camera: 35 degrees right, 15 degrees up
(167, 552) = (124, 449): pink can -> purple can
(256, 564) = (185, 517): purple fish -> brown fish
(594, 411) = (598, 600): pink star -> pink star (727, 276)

...

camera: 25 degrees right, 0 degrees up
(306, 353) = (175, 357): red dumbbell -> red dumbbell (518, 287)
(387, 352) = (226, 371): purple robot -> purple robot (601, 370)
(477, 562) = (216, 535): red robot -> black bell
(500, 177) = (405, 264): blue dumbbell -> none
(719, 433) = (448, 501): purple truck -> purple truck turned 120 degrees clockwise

- Aim of the task -
There is a run of lines above from the one with "(306, 353) = (175, 357): red" to the one with "(719, 433) = (448, 501): purple"; print exactly that run, both ends included, and nothing else.

- The answer -
(306, 353) = (175, 357): red dumbbell -> red dumbbell (518, 287)
(387, 352) = (226, 371): purple robot -> purple robot (601, 370)
(477, 562) = (216, 535): red robot -> black bell
(500, 177) = (405, 264): blue dumbbell -> none
(719, 433) = (448, 501): purple truck -> purple truck turned 120 degrees clockwise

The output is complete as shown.